Task objective
What is wanted is an exact copy of the lines from the top of the listing through the line containing "none -> cyan tile J3 level 2".

Exercise input
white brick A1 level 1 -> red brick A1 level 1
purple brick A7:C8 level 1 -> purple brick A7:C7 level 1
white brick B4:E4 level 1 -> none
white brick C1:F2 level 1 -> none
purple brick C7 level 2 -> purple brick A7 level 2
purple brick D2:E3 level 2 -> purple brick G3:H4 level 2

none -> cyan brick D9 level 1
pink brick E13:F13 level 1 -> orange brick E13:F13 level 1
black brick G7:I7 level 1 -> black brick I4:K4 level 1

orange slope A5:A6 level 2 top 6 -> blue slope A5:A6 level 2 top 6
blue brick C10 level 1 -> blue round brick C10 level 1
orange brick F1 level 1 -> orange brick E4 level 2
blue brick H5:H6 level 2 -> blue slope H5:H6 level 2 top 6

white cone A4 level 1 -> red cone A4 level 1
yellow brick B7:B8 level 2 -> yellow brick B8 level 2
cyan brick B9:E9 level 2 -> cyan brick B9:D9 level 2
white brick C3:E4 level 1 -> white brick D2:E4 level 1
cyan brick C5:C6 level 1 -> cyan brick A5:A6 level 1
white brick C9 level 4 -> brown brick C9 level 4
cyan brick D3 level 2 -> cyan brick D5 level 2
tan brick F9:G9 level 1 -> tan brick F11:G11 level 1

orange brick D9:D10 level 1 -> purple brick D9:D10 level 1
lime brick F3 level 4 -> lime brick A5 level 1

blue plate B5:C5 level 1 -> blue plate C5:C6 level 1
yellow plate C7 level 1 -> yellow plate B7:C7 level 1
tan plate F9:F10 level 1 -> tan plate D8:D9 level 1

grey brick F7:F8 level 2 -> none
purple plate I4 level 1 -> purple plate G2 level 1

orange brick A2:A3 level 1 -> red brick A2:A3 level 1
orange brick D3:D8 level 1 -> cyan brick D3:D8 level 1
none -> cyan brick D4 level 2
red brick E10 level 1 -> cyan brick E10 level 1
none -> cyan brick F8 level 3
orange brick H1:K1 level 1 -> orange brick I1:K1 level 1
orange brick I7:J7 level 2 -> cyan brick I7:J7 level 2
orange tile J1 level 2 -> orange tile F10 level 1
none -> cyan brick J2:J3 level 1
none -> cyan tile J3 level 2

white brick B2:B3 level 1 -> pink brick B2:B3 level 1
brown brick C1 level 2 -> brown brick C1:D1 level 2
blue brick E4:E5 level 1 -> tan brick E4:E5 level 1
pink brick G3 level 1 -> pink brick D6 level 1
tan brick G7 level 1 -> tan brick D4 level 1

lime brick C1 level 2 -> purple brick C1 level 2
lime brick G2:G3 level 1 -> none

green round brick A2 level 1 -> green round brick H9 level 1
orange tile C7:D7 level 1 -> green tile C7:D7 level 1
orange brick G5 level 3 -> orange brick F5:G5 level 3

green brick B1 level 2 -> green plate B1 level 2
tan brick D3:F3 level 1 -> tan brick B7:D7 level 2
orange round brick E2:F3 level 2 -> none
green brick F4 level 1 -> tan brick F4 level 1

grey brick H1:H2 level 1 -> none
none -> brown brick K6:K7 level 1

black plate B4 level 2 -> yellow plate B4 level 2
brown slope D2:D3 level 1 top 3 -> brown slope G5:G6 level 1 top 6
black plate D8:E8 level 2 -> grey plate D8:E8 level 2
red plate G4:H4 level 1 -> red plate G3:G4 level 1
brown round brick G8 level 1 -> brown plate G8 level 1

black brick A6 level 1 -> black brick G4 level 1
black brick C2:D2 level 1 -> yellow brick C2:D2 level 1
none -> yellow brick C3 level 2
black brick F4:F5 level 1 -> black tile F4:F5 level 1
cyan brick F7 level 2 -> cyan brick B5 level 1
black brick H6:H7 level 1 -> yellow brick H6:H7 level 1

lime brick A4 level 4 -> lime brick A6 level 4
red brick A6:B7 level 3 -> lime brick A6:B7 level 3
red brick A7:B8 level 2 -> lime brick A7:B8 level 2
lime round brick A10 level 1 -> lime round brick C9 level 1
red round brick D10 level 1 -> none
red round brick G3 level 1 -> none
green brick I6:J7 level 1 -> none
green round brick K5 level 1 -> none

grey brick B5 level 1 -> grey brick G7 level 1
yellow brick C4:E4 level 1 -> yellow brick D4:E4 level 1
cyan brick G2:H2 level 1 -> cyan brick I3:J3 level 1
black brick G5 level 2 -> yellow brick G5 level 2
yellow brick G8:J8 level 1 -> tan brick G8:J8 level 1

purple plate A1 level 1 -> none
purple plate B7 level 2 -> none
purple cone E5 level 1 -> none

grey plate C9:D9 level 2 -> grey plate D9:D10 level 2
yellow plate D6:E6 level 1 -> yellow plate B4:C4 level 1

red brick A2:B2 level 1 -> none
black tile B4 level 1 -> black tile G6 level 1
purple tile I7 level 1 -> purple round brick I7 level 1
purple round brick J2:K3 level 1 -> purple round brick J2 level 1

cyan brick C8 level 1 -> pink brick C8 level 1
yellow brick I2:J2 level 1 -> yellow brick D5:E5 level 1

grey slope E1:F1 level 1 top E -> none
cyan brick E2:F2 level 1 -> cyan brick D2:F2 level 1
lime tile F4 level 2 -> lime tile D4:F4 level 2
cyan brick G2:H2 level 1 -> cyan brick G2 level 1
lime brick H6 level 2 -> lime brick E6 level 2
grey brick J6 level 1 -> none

Solution for this problem
white brick A1 level 1 -> red brick A1 level 1
purple brick A7:C8 level 1 -> purple brick A7:C7 level 1
white brick B4:E4 level 1 -> none
white brick C1:F2 level 1 -> none
purple brick C7 level 2 -> purple brick A7 level 2
purple brick D2:E3 level 2 -> purple brick G3:H4 level 2

none -> cyan brick D9 level 1
pink brick E13:F13 level 1 -> orange brick E13:F13 level 1
black brick G7:I7 level 1 -> black brick I4:K4 level 1

orange slope A5:A6 level 2 top 6 -> blue slope A5:A6 level 2 top 6
blue brick C10 level 1 -> blue round brick C10 level 1
orange brick F1 level 1 -> orange brick E4 level 2
blue brick H5:H6 level 2 -> blue slope H5:H6 level 2 top 6

white cone A4 level 1 -> red cone A4 level 1
yellow brick B7:B8 level 2 -> yellow brick B8 level 2
cyan brick B9:E9 level 2 -> cyan brick B9:D9 level 2
white brick C3:E4 level 1 -> white brick D2:E4 level 1
cyan brick C5:C6 level 1 -> cyan brick A5:A6 level 1
white brick C9 level 4 -> brown brick C9 level 4
cyan brick D3 level 2 -> cyan brick D5 level 2
tan brick F9:G9 level 1 -> tan brick F11:G11 level 1

orange brick D9:D10 level 1 -> purple brick D9:D10 level 1
lime brick F3 level 4 -> lime brick A5 level 1

blue plate B5:C5 level 1 -> blue plate C5:C6 level 1
yellow plate C7 level 1 -> yellow plate B7:C7 level 1
tan plate F9:F10 level 1 -> tan plate D8:D9 level 1

grey brick F7:F8 level 2 -> none
purple plate I4 level 1 -> purple plate G2 level 1

orange brick A2:A3 level 1 -> red brick A2:A3 level 1
orange brick D3:D8 level 1 -> cyan brick D3:D8 level 1
none -> cyan brick D4 level 2
red brick E10 level 1 -> cyan brick E10 level 1
none -> cyan brick F8 level 3
orange brick H1:K1 level 1 -> orange brick I1:K1 level 1
orange brick I7:J7 level 2 -> cyan brick I7:J7 level 2
orange tile J1 level 2 -> orange tile F10 level 1
none -> cyan brick J2:J3 level 1
none -> cyan tile J3 level 2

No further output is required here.